BEGIN INFORMATION
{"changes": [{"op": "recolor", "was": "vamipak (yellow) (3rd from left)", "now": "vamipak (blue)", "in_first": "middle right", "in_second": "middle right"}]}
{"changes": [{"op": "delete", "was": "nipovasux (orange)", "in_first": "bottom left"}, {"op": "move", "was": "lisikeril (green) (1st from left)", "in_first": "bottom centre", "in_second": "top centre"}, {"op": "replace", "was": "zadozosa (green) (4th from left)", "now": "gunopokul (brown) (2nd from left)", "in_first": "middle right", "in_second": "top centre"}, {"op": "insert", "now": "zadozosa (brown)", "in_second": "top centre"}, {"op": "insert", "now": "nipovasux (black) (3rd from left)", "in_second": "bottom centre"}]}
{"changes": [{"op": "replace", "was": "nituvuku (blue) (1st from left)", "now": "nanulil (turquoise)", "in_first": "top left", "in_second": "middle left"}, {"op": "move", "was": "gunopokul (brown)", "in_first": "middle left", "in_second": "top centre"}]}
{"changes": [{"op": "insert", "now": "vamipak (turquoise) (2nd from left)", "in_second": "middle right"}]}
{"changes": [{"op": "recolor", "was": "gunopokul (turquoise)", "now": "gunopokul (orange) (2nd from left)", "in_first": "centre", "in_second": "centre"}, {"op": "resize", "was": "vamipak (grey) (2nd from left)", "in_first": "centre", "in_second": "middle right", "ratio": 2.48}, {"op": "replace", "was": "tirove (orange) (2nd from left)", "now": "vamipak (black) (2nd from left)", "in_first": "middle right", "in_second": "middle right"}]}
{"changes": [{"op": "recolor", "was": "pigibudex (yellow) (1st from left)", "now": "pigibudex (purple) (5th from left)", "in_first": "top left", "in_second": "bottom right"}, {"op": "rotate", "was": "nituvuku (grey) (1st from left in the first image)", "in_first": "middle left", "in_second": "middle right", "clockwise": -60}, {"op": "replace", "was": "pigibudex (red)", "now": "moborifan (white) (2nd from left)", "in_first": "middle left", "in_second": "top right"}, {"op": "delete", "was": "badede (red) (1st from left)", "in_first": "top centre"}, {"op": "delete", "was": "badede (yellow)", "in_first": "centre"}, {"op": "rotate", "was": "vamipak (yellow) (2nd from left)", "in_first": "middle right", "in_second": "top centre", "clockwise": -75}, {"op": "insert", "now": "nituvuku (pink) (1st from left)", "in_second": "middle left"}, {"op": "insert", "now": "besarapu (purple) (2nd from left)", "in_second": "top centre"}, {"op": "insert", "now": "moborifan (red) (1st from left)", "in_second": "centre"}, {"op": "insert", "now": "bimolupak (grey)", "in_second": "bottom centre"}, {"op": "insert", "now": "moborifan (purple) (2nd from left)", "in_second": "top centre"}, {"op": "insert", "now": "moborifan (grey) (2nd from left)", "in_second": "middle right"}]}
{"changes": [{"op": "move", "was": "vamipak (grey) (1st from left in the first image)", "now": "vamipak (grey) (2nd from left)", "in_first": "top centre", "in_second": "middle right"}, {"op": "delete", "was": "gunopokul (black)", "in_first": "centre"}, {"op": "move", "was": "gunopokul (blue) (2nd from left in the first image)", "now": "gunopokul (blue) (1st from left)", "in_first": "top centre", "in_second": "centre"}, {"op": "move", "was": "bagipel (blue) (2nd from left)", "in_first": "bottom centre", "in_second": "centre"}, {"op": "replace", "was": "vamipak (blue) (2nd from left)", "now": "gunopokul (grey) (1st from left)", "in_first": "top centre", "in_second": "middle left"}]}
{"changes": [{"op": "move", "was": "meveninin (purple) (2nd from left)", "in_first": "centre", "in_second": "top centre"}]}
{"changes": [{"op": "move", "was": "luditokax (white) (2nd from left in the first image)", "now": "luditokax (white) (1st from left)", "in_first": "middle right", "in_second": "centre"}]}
END INFORMATION
EXERCISE GOAL ->
Every entry above should be transcribed exactly as it appears.

ANSWER FOR THE TASK ->
{"changes": [{"op": "recolor", "was": "vamipak (yellow) (3rd from left)", "now": "vamipak (blue)", "in_first": "middle right", "in_second": "middle right"}]}
{"changes": [{"op": "delete", "was": "nipovasux (orange)", "in_first": "bottom left"}, {"op": "move", "was": "lisikeril (green) (1st from left)", "in_first": "bottom centre", "in_second": "top centre"}, {"op": "replace", "was": "zadozosa (green) (4th from left)", "now": "gunopokul (brown) (2nd from left)", "in_first": "middle right", "in_second": "top centre"}, {"op": "insert", "now": "zadozosa (brown)", "in_second": "top centre"}, {"op": "insert", "now": "nipovasux (black) (3rd from left)", "in_second": "bottom centre"}]}
{"changes": [{"op": "replace", "was": "nituvuku (blue) (1st from left)", "now": "nanulil (turquoise)", "in_first": "top left", "in_second": "middle left"}, {"op": "move", "was": "gunopokul (brown)", "in_first": "middle left", "in_second": "top centre"}]}
{"changes": [{"op": "insert", "now": "vamipak (turquoise) (2nd from left)", "in_second": "middle right"}]}
{"changes": [{"op": "recolor", "was": "gunopokul (turquoise)", "now": "gunopokul (orange) (2nd from left)", "in_first": "centre", "in_second": "centre"}, {"op": "resize", "was": "vamipak (grey) (2nd from left)", "in_first": "centre", "in_second": "middle right", "ratio": 2.48}, {"op": "replace", "was": "tirove (orange) (2nd from left)", "now": "vamipak (black) (2nd from left)", "in_first": "middle right", "in_second": "middle right"}]}
{"changes": [{"op": "recolor", "was": "pigibudex (yellow) (1st from left)", "now": "pigibudex (purple) (5th from left)", "in_first": "top left", "in_second": "bottom right"}, {"op": "rotate", "was": "nituvuku (grey) (1st from left in the first image)", "in_first": "middle left", "in_second": "middle right", "clockwise": -60}, {"op": "replace", "was": "pigibudex (red)", "now": "moborifan (white) (2nd from left)", "in_first": "middle left", "in_second": "top right"}, {"op": "delete", "was": "badede (red) (1st from left)", "in_first": "top centre"}, {"op": "delete", "was": "badede (yellow)", "in_first": "centre"}, {"op": "rotate", "was": "vamipak (yellow) (2nd from left)", "in_first": "middle right", "in_second": "top centre", "clockwise": -75}, {"op": "insert", "now": "nituvuku (pink) (1st from left)", "in_second": "middle left"}, {"op": "insert", "now": "besarapu (purple) (2nd from left)", "in_second": "top centre"}, {"op": "insert", "now": "moborifan (red) (1st from left)", "in_second": "centre"}, {"op": "insert", "now": "bimolupak (grey)", "in_second": "bottom centre"}, {"op": "insert", "now": "moborifan (purple) (2nd from left)", "in_second": "top centre"}, {"op": "insert", "now": "moborifan (grey) (2nd from left)", "in_second": "middle right"}]}
{"changes": [{"op": "move", "was": "vamipak (grey) (1st from left in the first image)", "now": "vamipak (grey) (2nd from left)", "in_first": "top centre", "in_second": "middle right"}, {"op": "delete", "was": "gunopokul (black)", "in_first": "centre"}, {"op": "move", "was": "gunopokul (blue) (2nd from left in the first image)", "now": "gunopokul (blue) (1st from left)", "in_first": "top centre", "in_second": "centre"}, {"op": "move", "was": "bagipel (blue) (2nd from left)", "in_first": "bottom centre", "in_second": "centre"}, {"op": "replace", "was": "vamipak (blue) (2nd from left)", "now": "gunopokul (grey) (1st from left)", "in_first": "top centre", "in_second": "middle left"}]}
{"changes": [{"op": "move", "was": "meveninin (purple) (2nd from left)", "in_first": "centre", "in_second": "top centre"}]}
{"changes": [{"op": "move", "was": "luditokax (white) (2nd from left in the first image)", "now": "luditokax (white) (1st from left)", "in_first": "middle right", "in_second": "centre"}]}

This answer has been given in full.